Material provided |
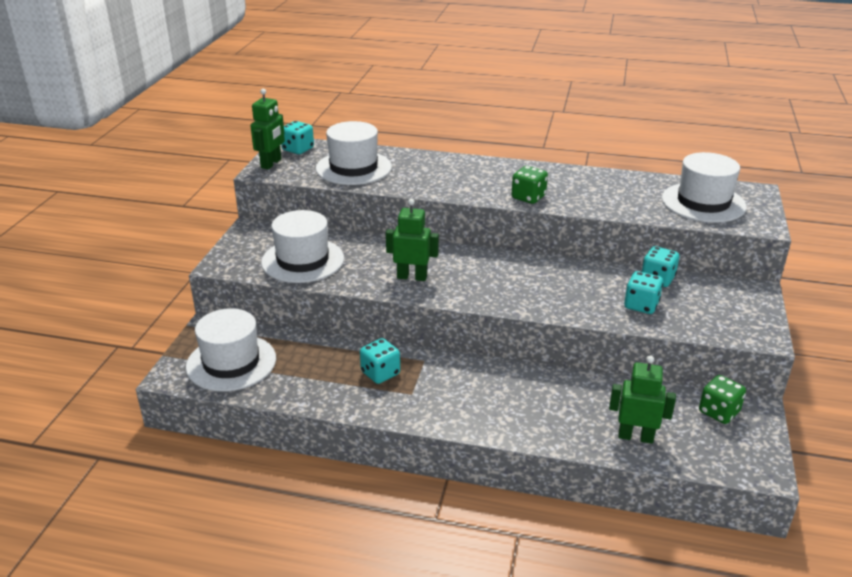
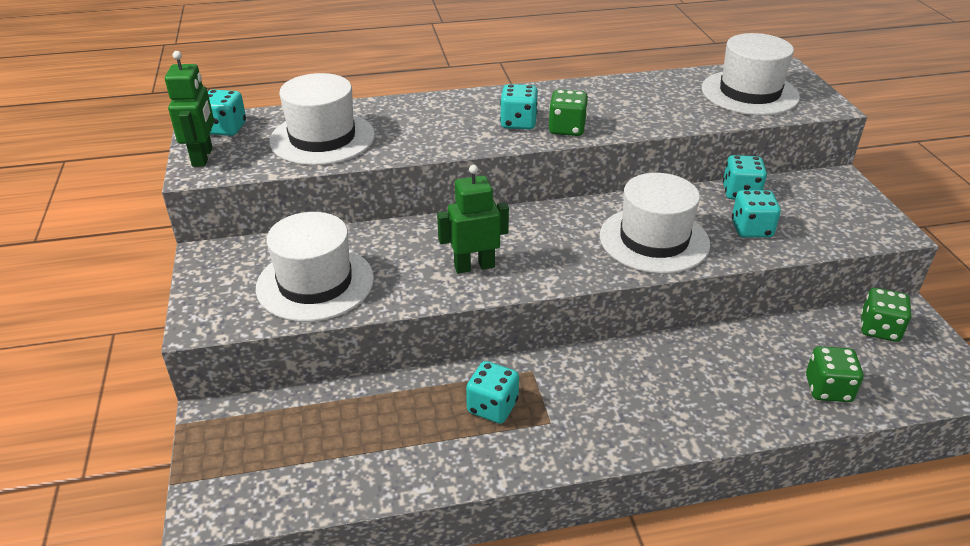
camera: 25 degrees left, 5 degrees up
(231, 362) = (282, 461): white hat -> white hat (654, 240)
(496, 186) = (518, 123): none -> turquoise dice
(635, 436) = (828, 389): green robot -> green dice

--

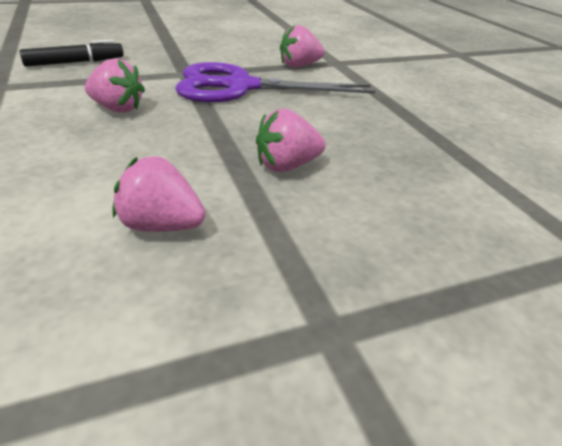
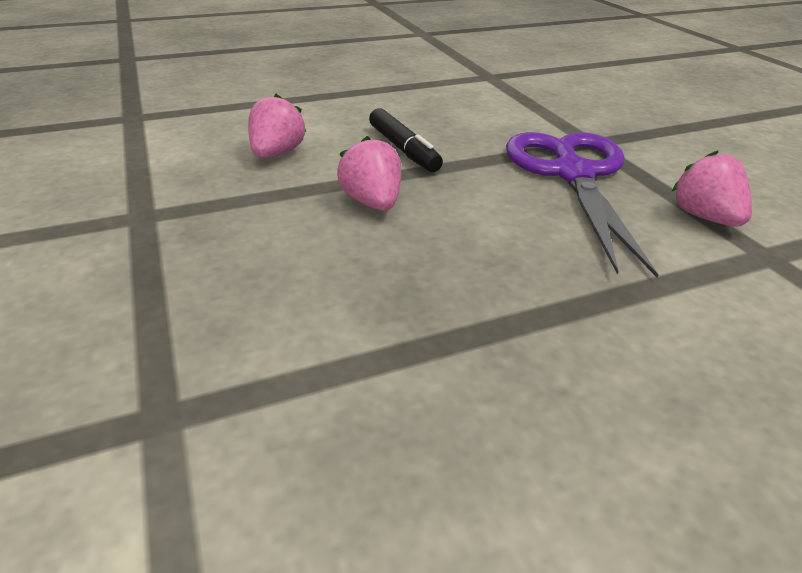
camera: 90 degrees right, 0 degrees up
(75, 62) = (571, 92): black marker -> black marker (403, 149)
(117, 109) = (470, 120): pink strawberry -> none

Problem requirements | Write out only the lines that run from the line containing "camera: 90 degrees right, 0 degrees up" through the line containing "(117, 109) = (470, 120): pink", both included, exactly as they appear above.

Exercise solution |
camera: 90 degrees right, 0 degrees up
(75, 62) = (571, 92): black marker -> black marker (403, 149)
(117, 109) = (470, 120): pink strawberry -> none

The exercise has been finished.